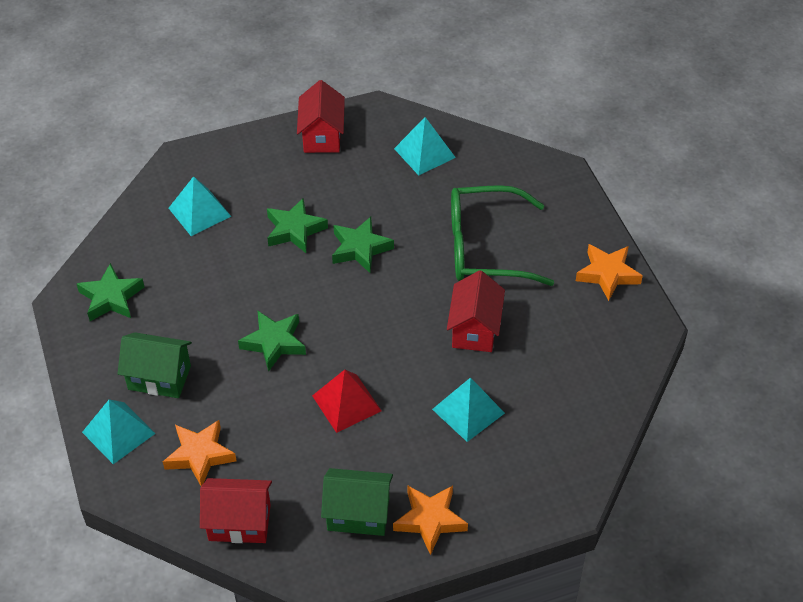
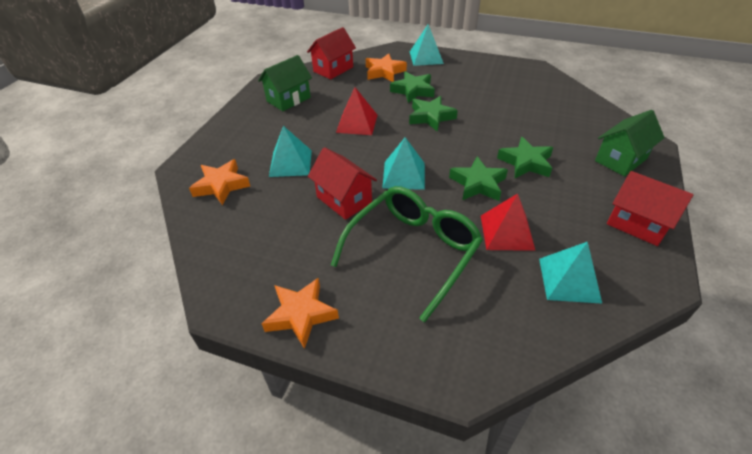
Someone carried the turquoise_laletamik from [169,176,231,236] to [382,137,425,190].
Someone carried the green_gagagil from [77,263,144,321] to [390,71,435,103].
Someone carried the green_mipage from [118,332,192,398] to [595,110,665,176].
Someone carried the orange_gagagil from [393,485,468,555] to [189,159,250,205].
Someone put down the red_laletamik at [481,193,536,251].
◆ ◆ ◆ ◆ ◆
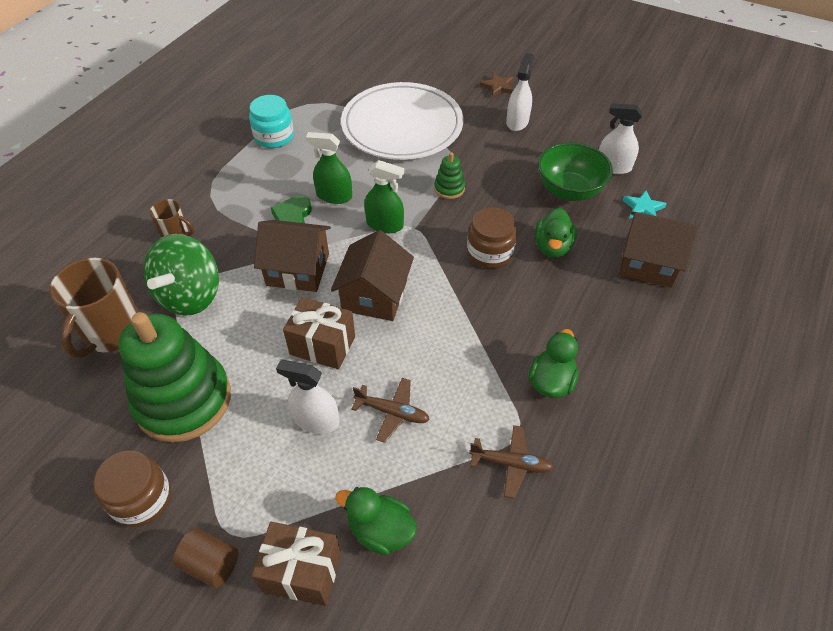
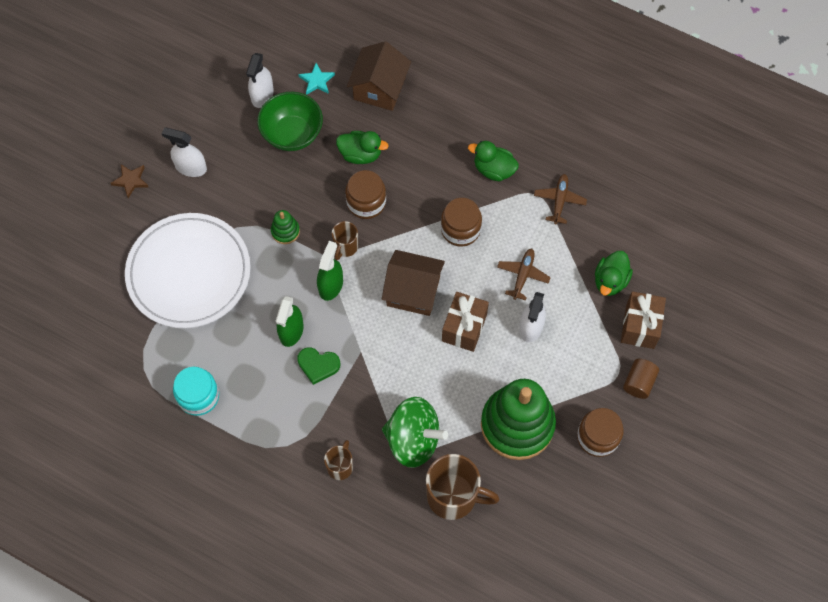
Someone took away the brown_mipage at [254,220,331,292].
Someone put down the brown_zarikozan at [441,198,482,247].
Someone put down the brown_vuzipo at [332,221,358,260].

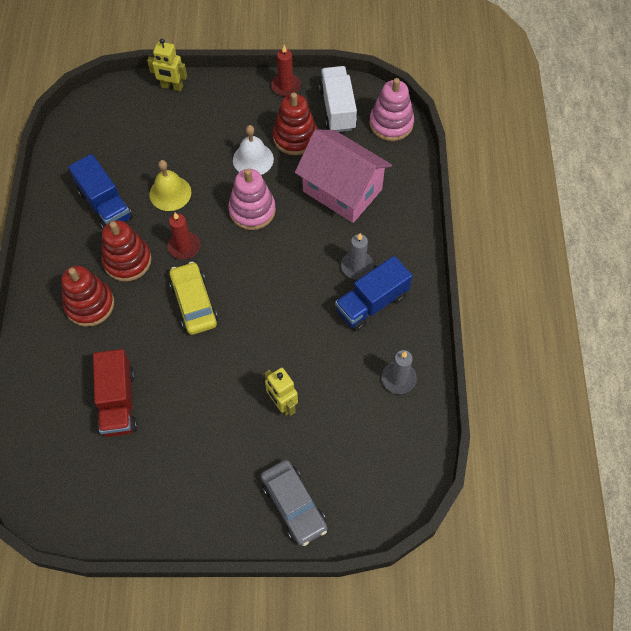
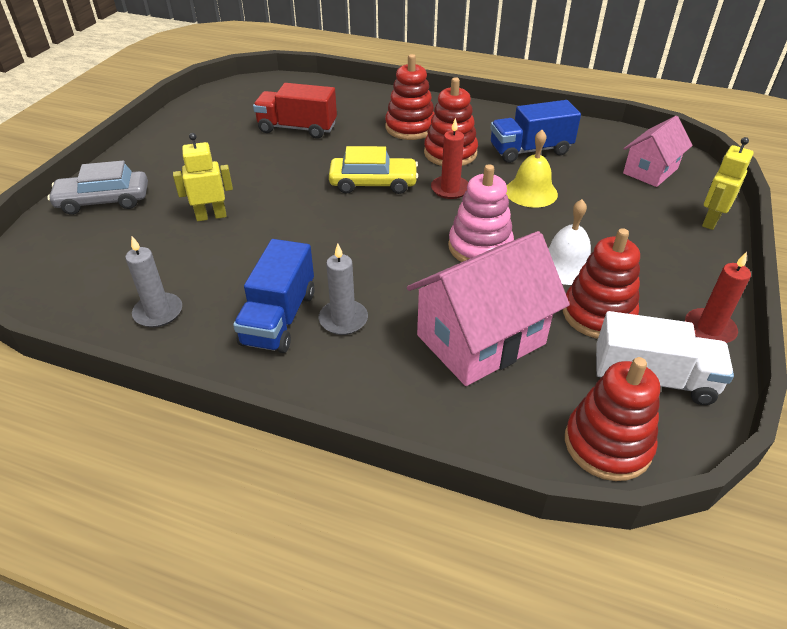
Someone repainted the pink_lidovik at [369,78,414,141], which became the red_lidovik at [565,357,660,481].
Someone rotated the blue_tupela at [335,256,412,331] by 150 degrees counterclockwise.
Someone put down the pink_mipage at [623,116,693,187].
◆ ◆ ◆ ◆ ◆
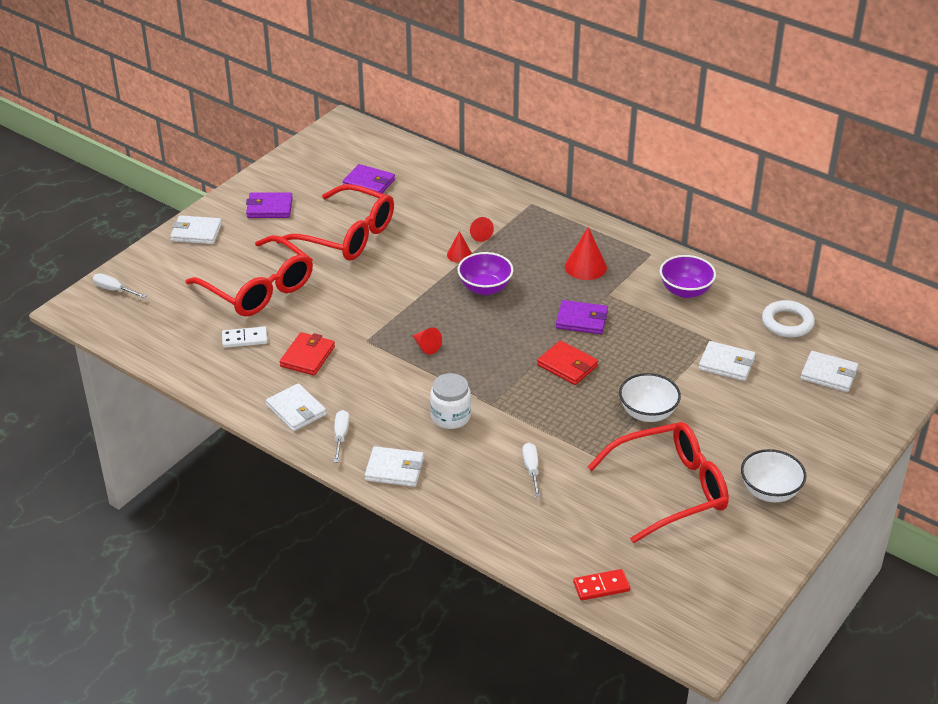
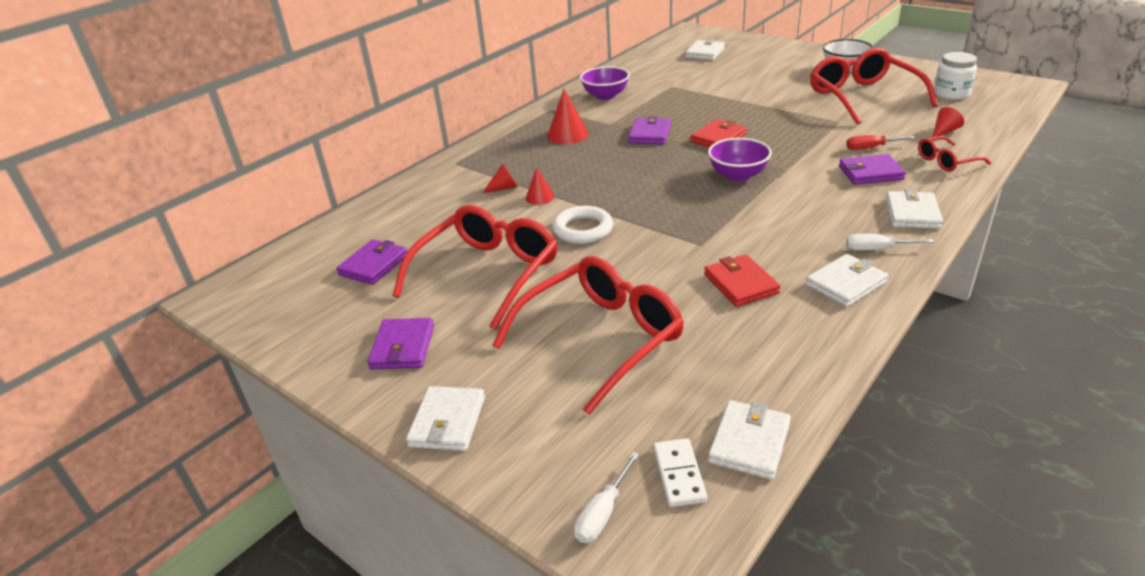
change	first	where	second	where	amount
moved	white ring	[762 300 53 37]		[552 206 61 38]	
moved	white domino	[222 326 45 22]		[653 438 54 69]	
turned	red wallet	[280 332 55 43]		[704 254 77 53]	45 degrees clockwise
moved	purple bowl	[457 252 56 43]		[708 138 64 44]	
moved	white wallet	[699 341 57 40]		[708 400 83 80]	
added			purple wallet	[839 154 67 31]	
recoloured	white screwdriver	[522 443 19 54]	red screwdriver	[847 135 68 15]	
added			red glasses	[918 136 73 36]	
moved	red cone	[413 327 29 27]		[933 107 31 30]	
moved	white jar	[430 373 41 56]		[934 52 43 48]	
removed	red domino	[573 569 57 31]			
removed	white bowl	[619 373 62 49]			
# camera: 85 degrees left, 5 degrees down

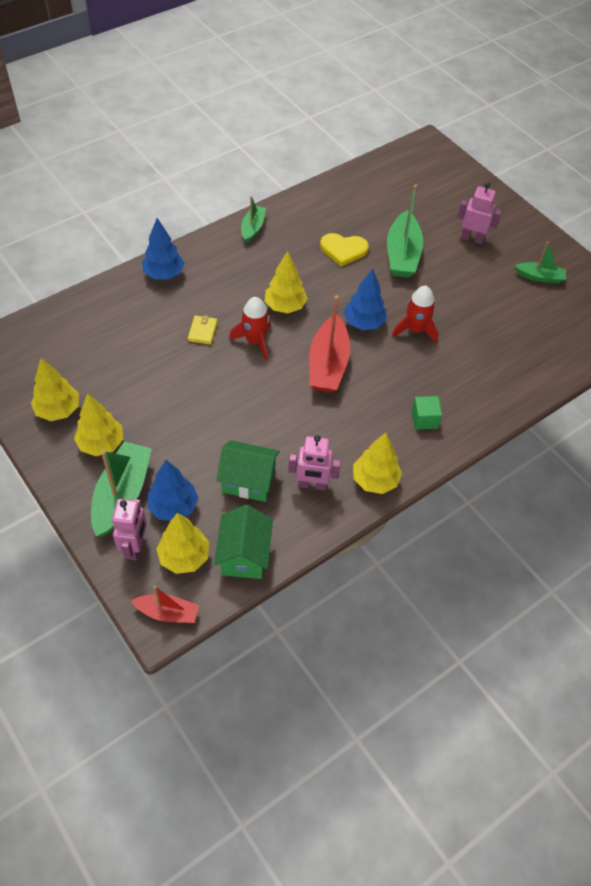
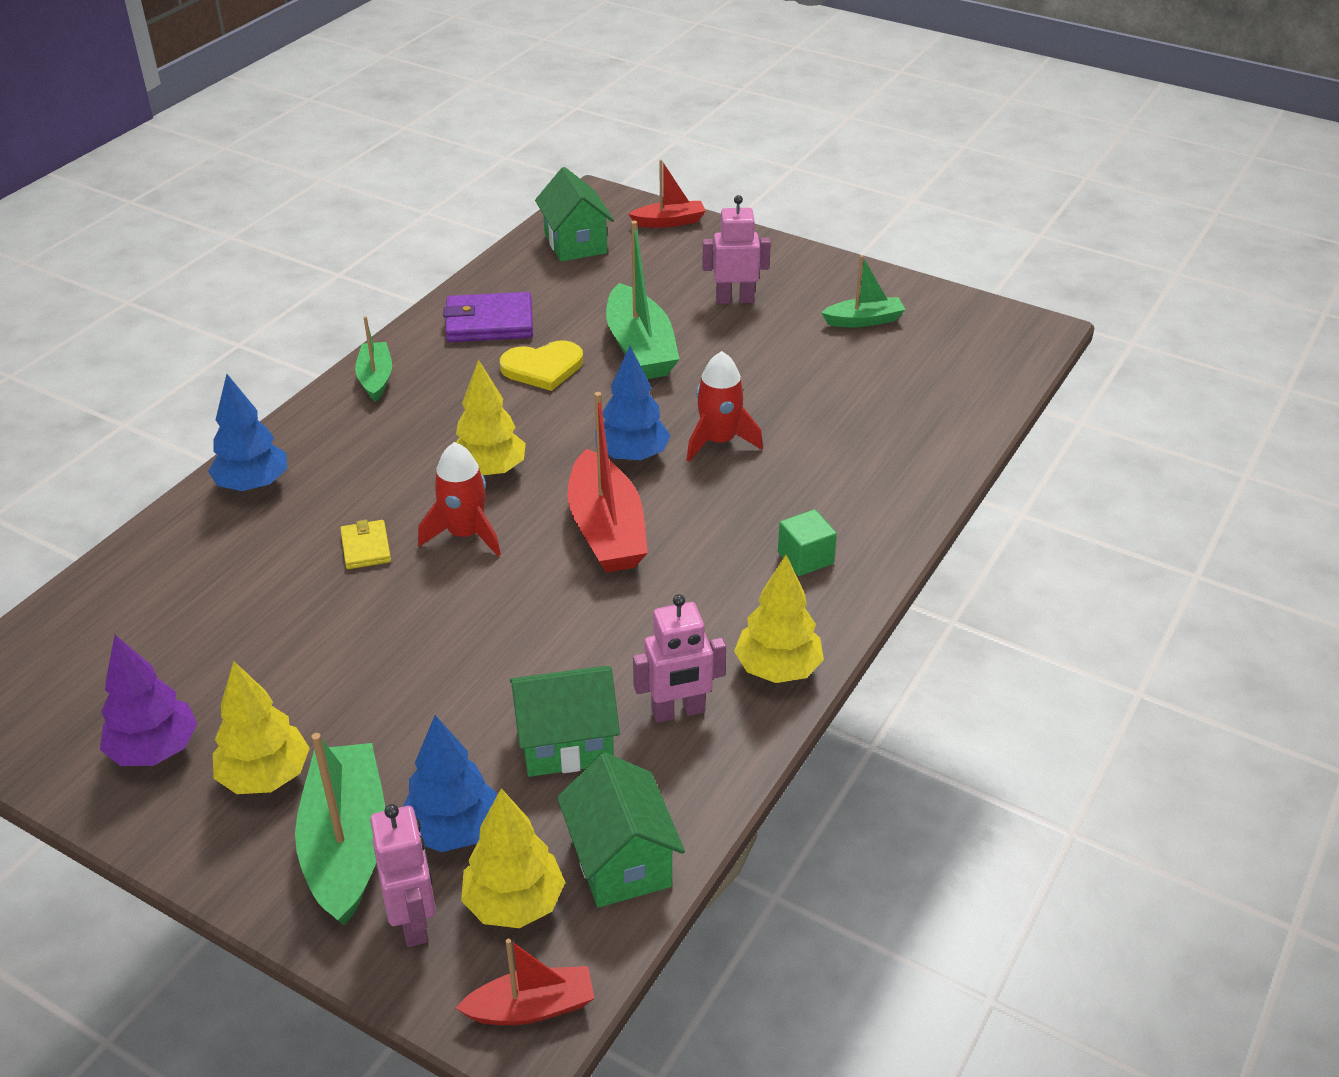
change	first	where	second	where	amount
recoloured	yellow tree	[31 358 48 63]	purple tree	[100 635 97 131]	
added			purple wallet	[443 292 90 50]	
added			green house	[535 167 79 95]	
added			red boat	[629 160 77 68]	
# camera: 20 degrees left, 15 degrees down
◆ ◆ ◆ ◆ ◆
— Work required —
Search the material above for the string "removed". Show every line that holds it.

— Written answer —
removed	red domino	[573 569 57 31]			
removed	white bowl	[619 373 62 49]			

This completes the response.